Work item:
Read the lines below. Copy out any that hold the string "none".

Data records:
Segment Open

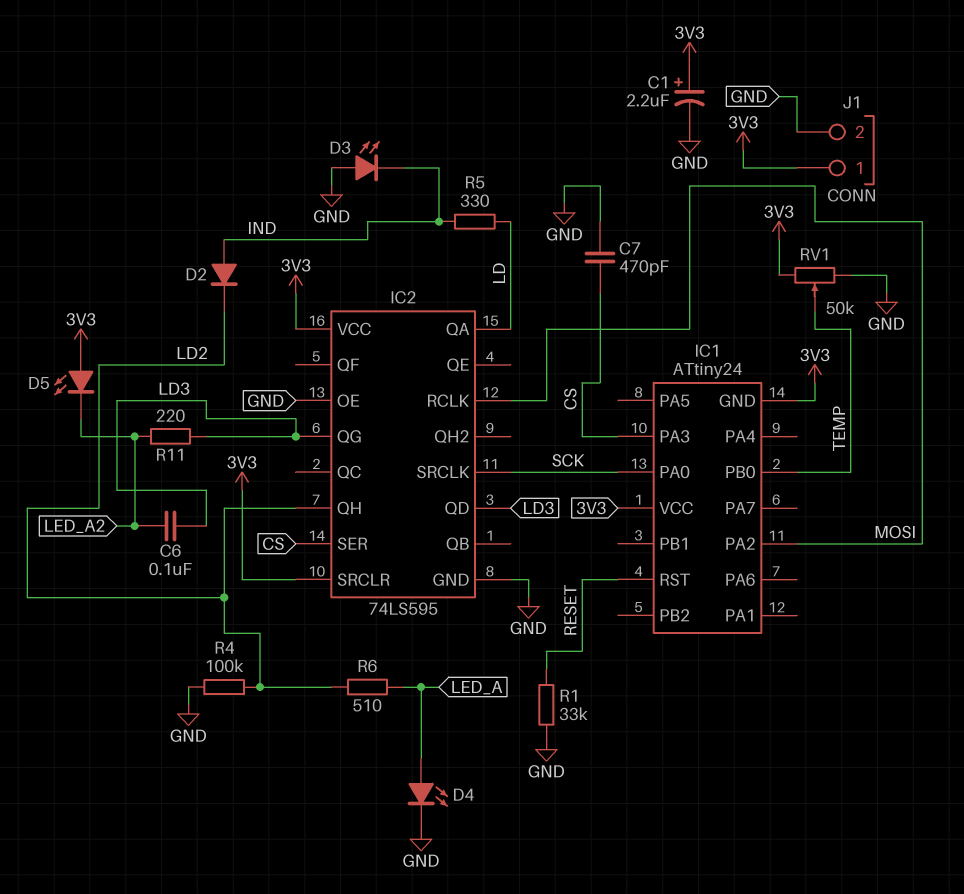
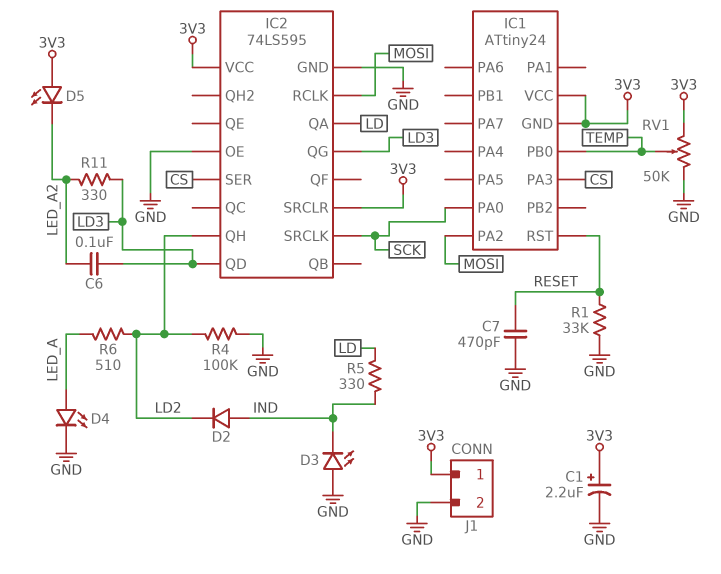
C7: 470pF (CS, GND) -> 470pF (GND, RESET)
R11: 220 (LD3, LED_A2) -> 330 (LD3, LED_A2)

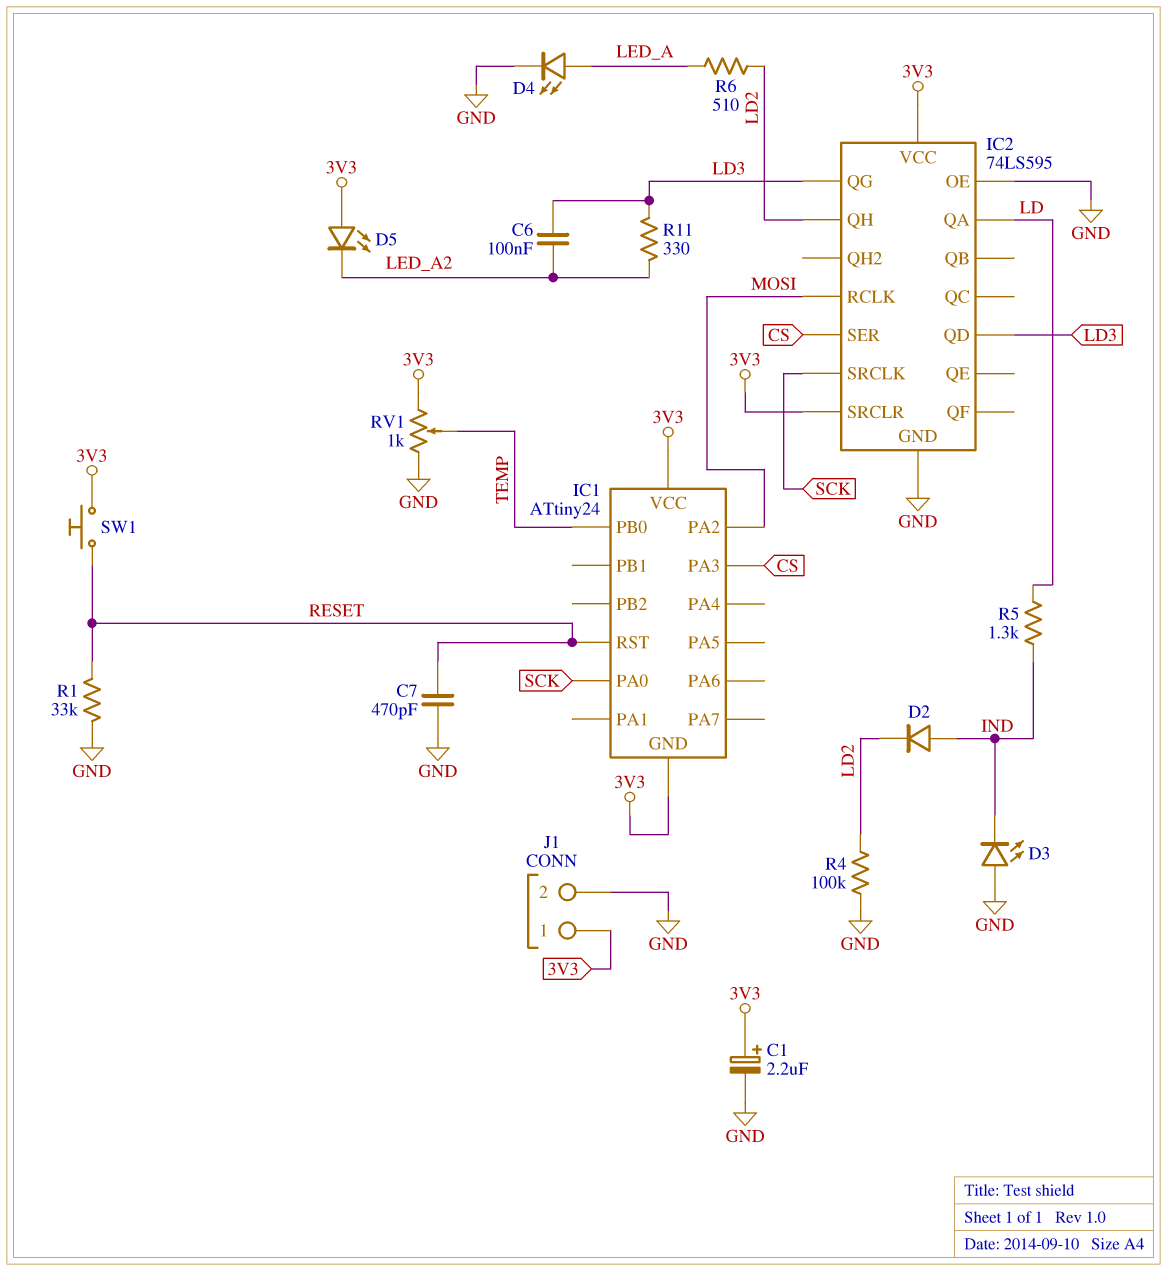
R5: 330 (IND, LD) -> 1.3k (IND, LD)
RV1: 50k (3V3, GND, wiper TEMP) -> 1k (3V3, GND, wiper TEMP)
SW1: none -> button (3V3, RESET)

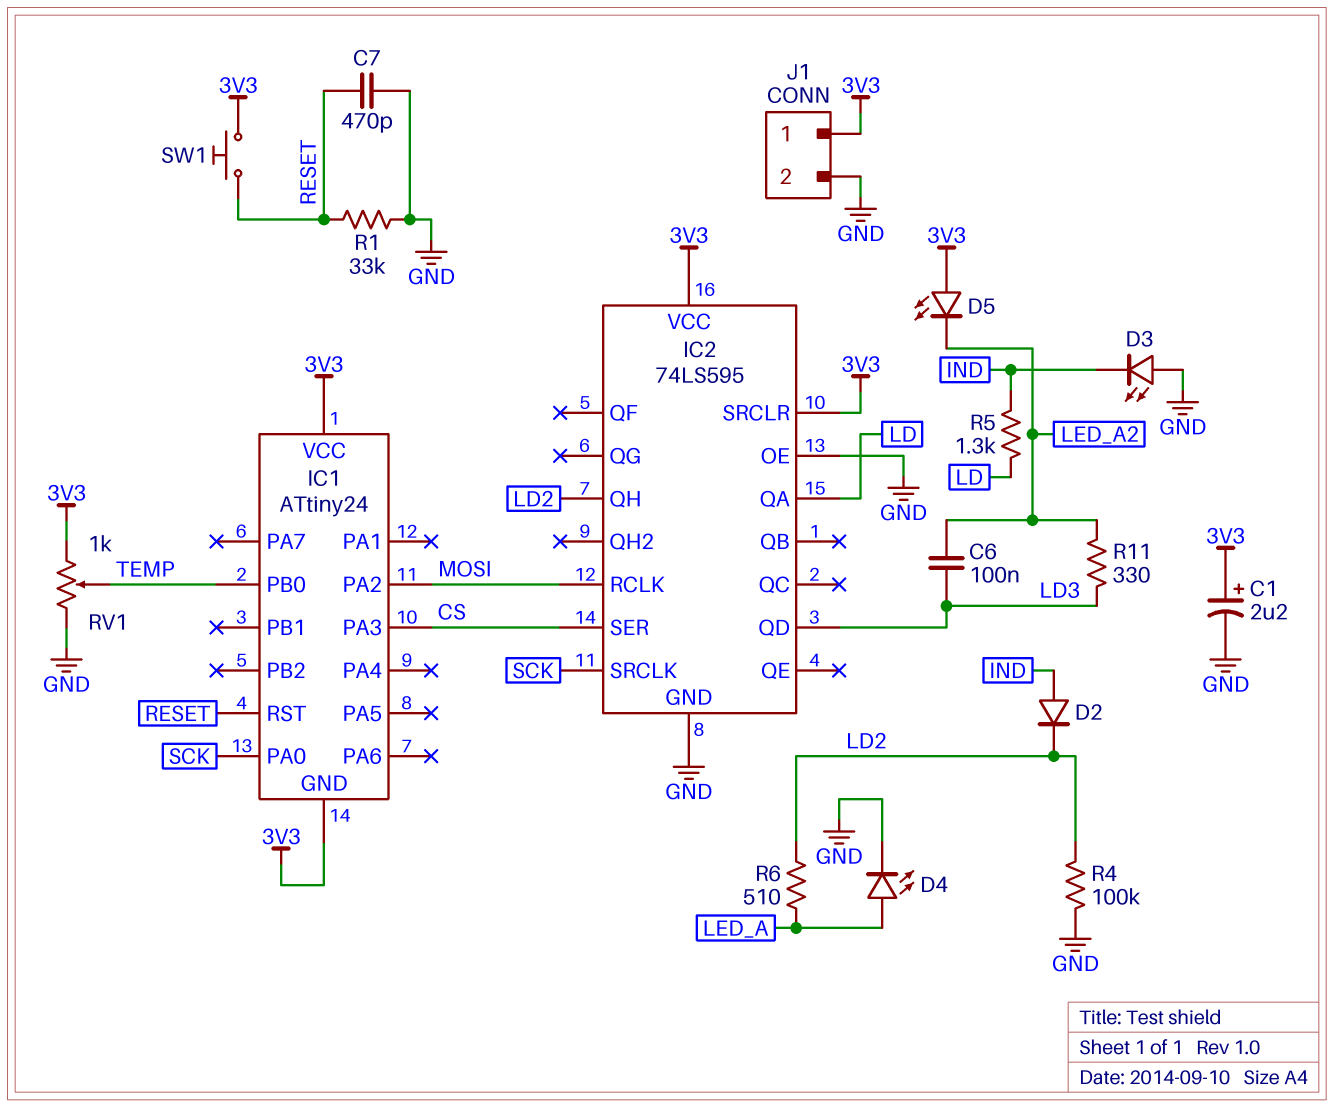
IC2 pin QG: LD3 -> none

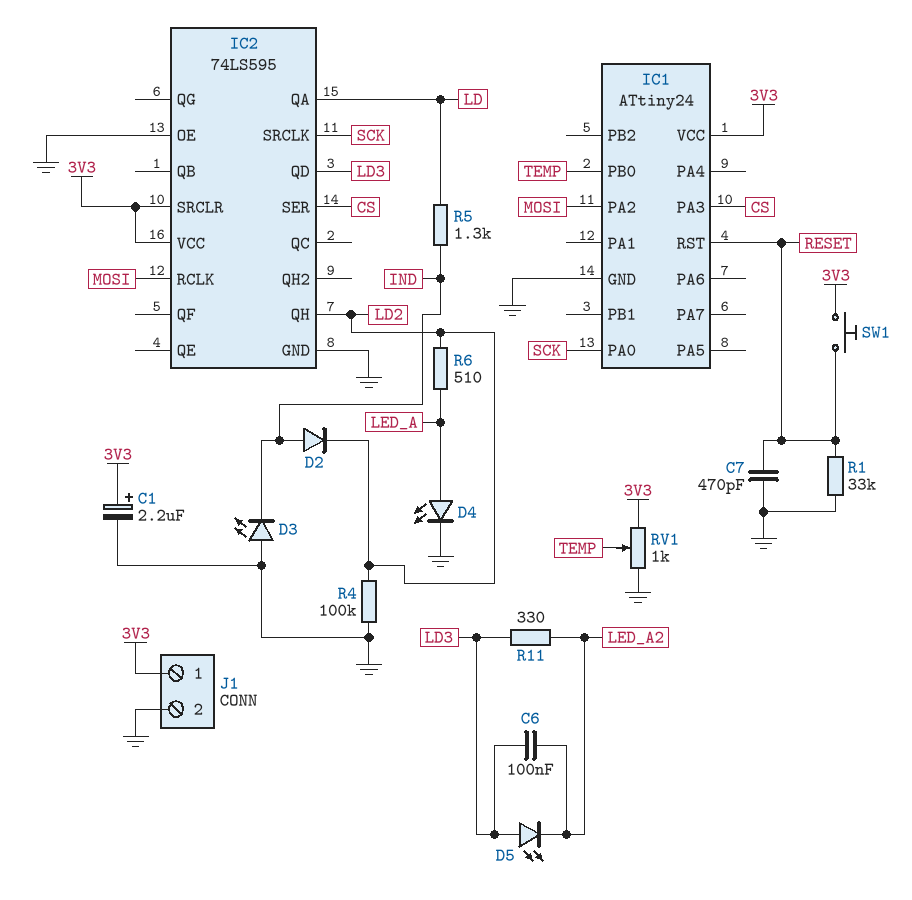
D5: LED (A 3V3, K LED_A2) -> LED (A LD3, K LED_A2)
IC1 pin GND: 3V3 -> GND

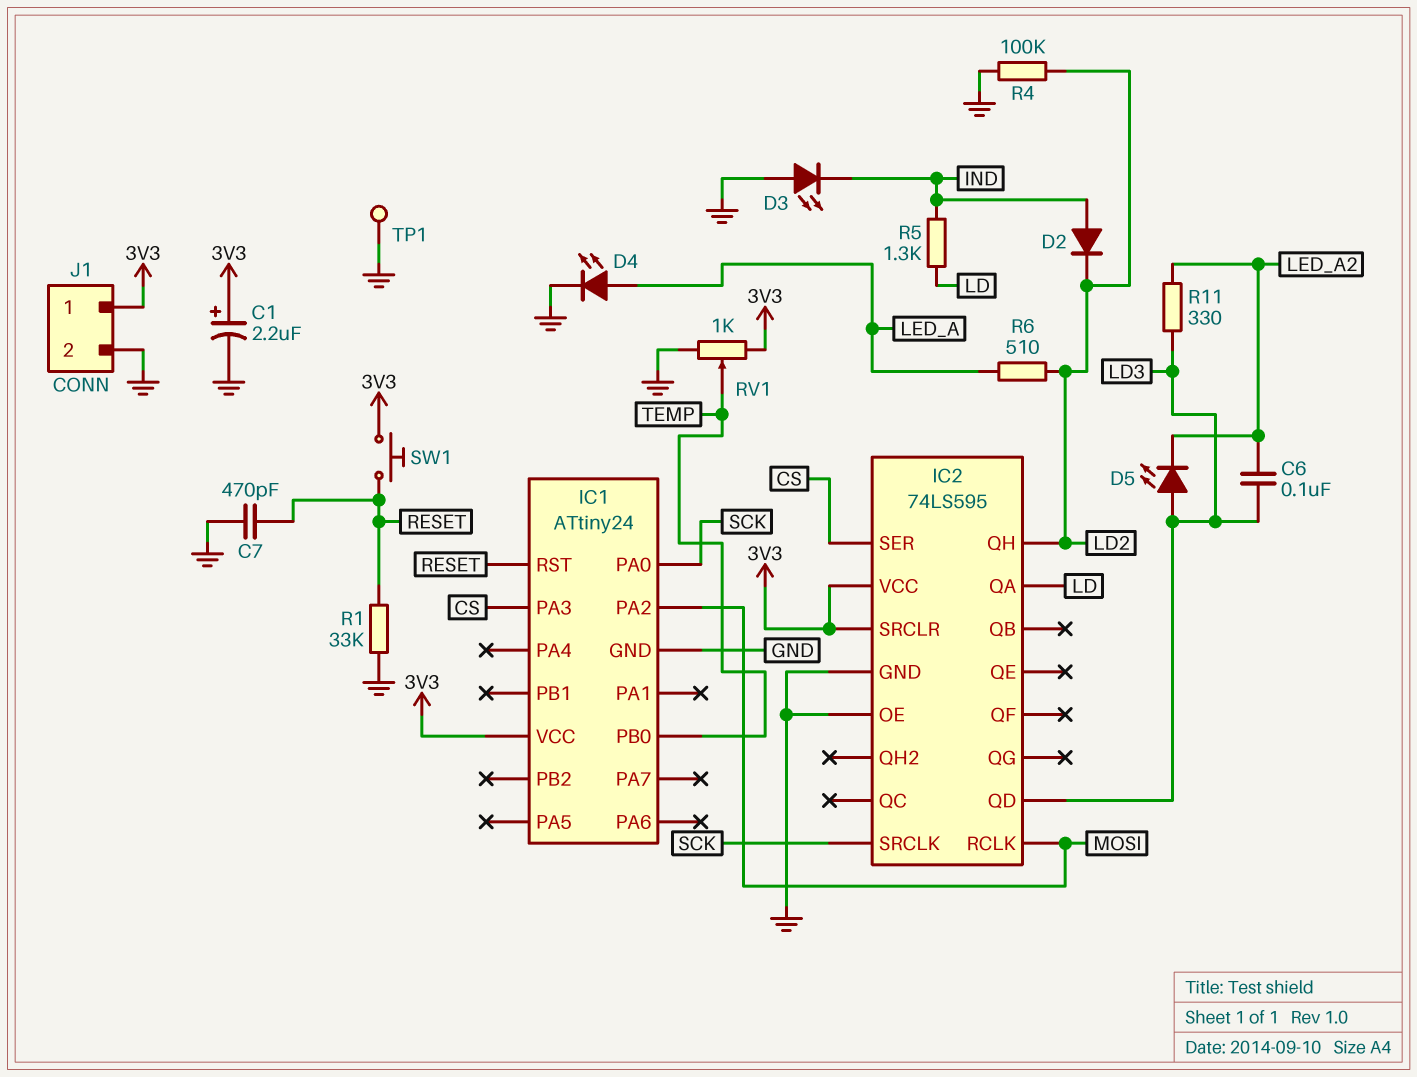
TP1: none -> test point (GND)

Segment Closed

Exercise response:
SW1: none -> button (3V3, RESET)
IC2 pin QG: LD3 -> none
TP1: none -> test point (GND)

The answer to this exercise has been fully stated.